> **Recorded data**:
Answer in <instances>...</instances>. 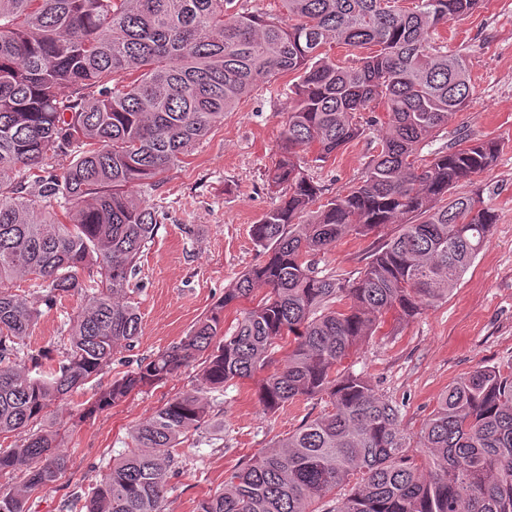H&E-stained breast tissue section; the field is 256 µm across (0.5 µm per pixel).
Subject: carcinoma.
I'll use <instances>...</instances> for the list:
<instances>
[{
    "label": "carcinoma",
    "mask_w": 512,
    "mask_h": 512,
    "mask_svg": "<svg viewBox=\"0 0 512 512\" xmlns=\"http://www.w3.org/2000/svg\"><path fill=\"white\" fill-rule=\"evenodd\" d=\"M281 2L286 24L245 0H0V435H24L0 452V475H15L0 487V512H25L69 469L57 431L31 425L139 335L127 290L162 223L149 201L160 175L259 82L287 74L295 81L267 178L278 203L252 226L264 263L176 345L114 378L98 405L161 385L200 356L203 387L135 425L124 456L72 507L164 512L172 452L208 415L203 390L252 379L267 411L324 396L331 411L233 470L197 512H316L342 486L349 492L322 512H512V370L479 367L439 397L419 437L424 472L397 405L344 365L387 318L400 325L448 299L496 224L480 196H452L493 165L496 140L463 138L419 159L473 89L466 55L431 44V33L482 0L394 11L383 0ZM332 44L373 51L341 65L324 52ZM373 126L379 149L363 180L322 198L300 152L324 162ZM59 156L69 157L60 173L37 174ZM52 201L66 220L47 210ZM349 234L377 237L371 260L354 279L320 274L311 257ZM81 270L97 292L70 321L58 370L33 378L19 341L40 305L84 288ZM24 277L45 293H14ZM263 288L223 333L224 310Z\"/></svg>",
    "instance_id": "obj_1"
}]
</instances>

> **Written exercise**:
Pull out all lines in the data above that include "carcinoma".

> **Answer to this exercise**:
Subject: carcinoma.
    "label": "carcinoma",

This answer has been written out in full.